(Spatial reasoning data)
▽

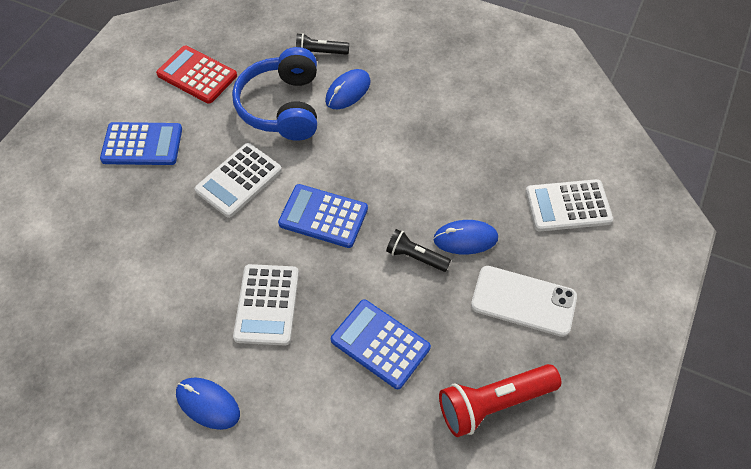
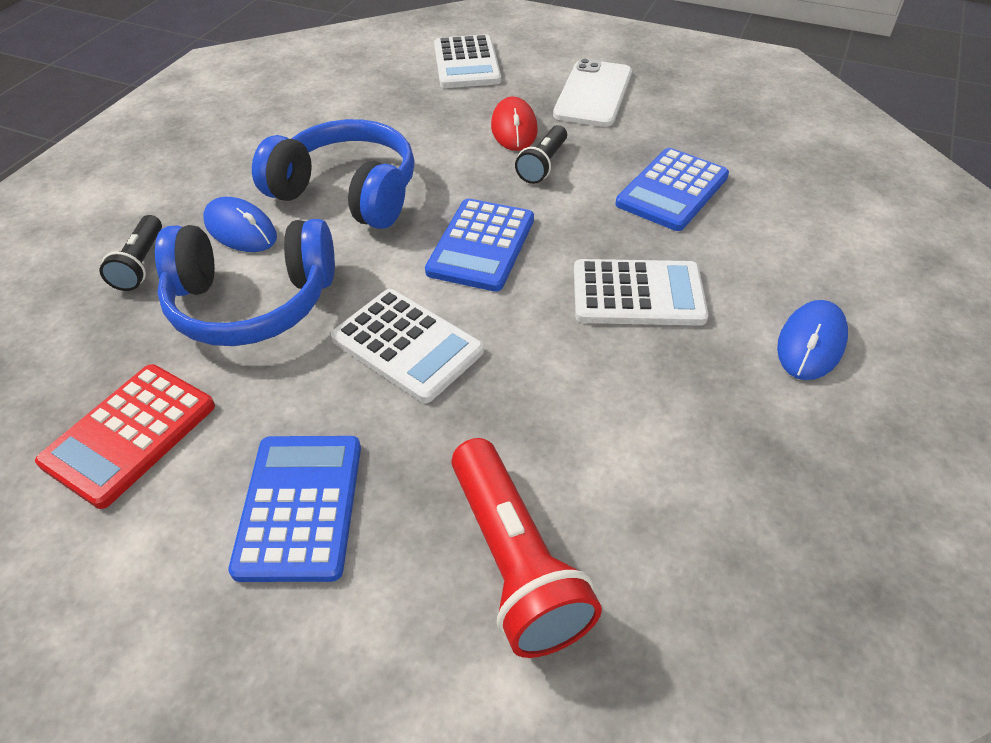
camera: 90 degrees left, 10 degrees down
(383, 140) = (347, 193): none -> blue headphones
(465, 239) = (514, 128): blue mouse -> red mouse
(493, 403) = (721, 115): red flashlight -> red flashlight (515, 561)

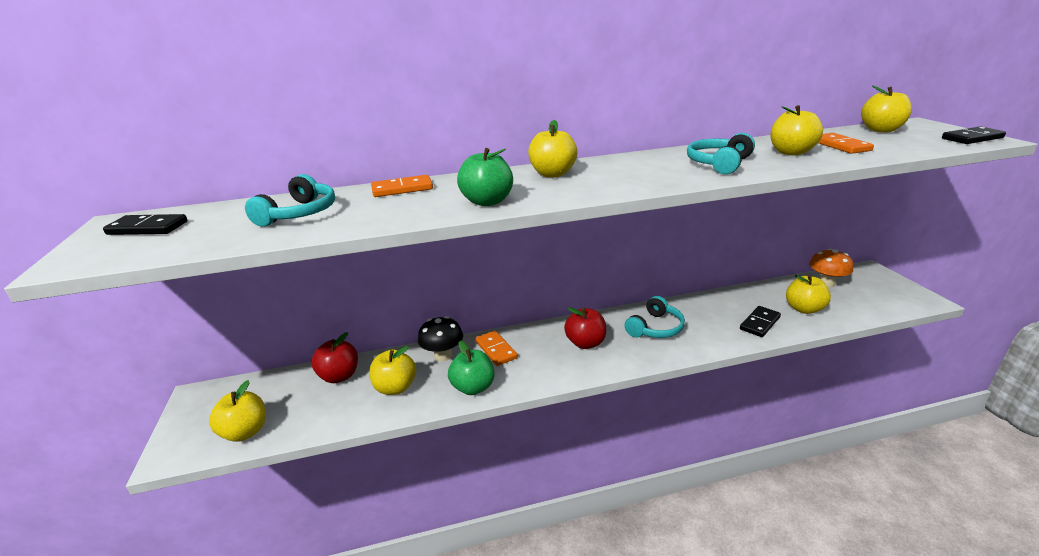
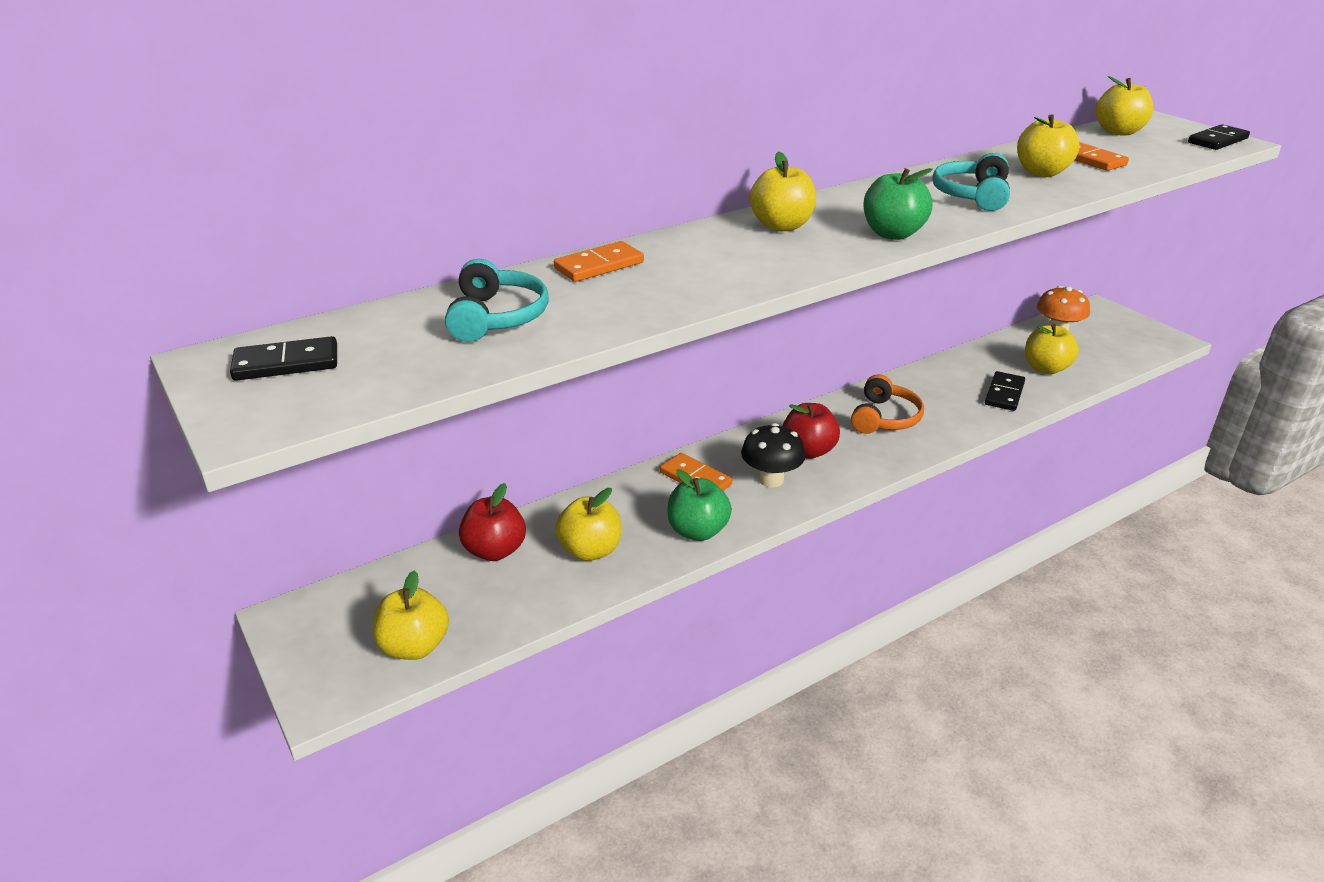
camera: 20 degrees left, 5 degrees up
(443, 355) = (626, 498): black mushroom -> black mushroom (771, 479)
(487, 202) = (740, 275): green apple -> green apple (892, 234)
(655, 328) = (885, 418): turquoise headphones -> orange headphones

△

TASK REQUIREMENTS ->
The answer should consist of all lines from the records above that hold the word "blue".

YOUR RESPONSE ->
(383, 140) = (347, 193): none -> blue headphones
(465, 239) = (514, 128): blue mouse -> red mouse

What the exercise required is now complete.